Task item.
Select the lines of the records containing the word "pink" and list them.

Material to process.
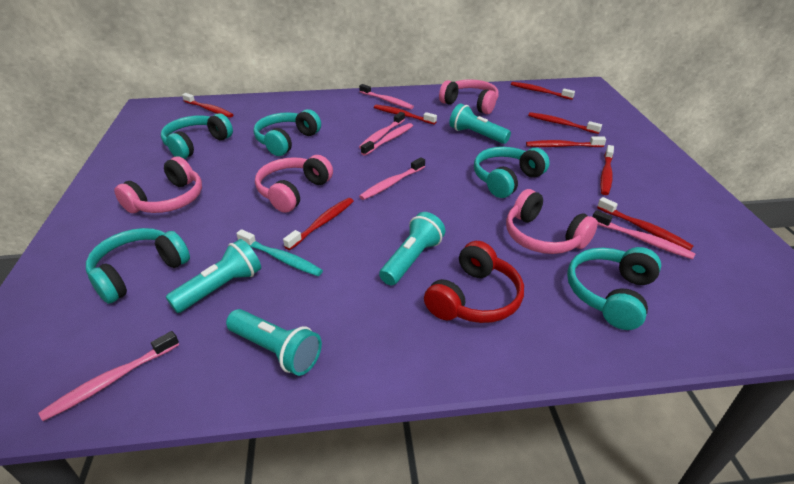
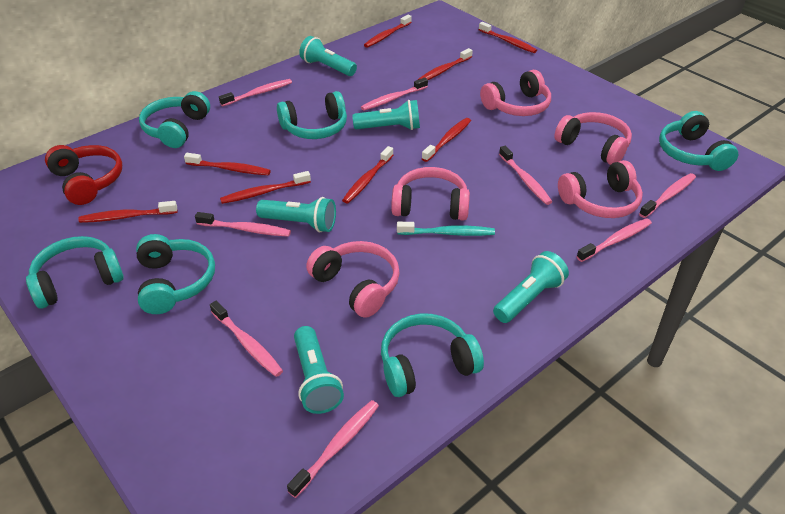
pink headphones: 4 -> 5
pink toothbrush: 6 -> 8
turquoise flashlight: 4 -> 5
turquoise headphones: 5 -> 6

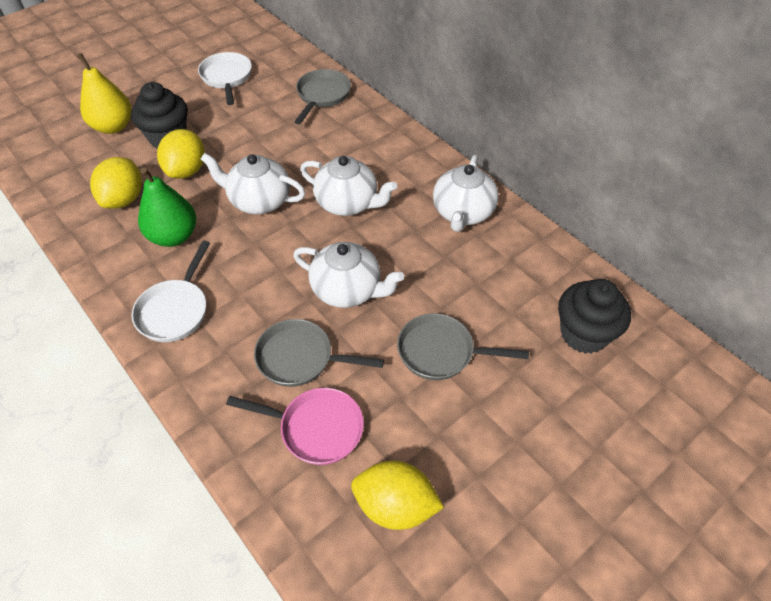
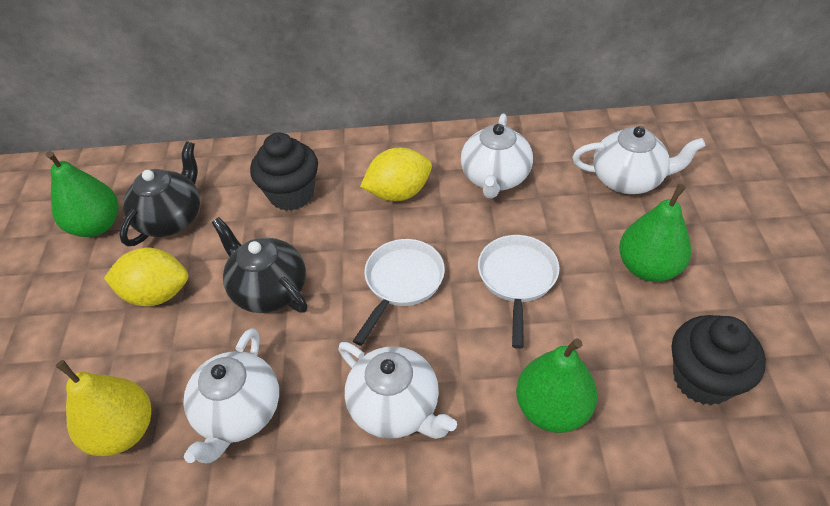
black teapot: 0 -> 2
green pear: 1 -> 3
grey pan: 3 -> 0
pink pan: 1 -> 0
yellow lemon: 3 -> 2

Answer section.
pink headphones: 4 -> 5
pink toothbrush: 6 -> 8
pink pan: 1 -> 0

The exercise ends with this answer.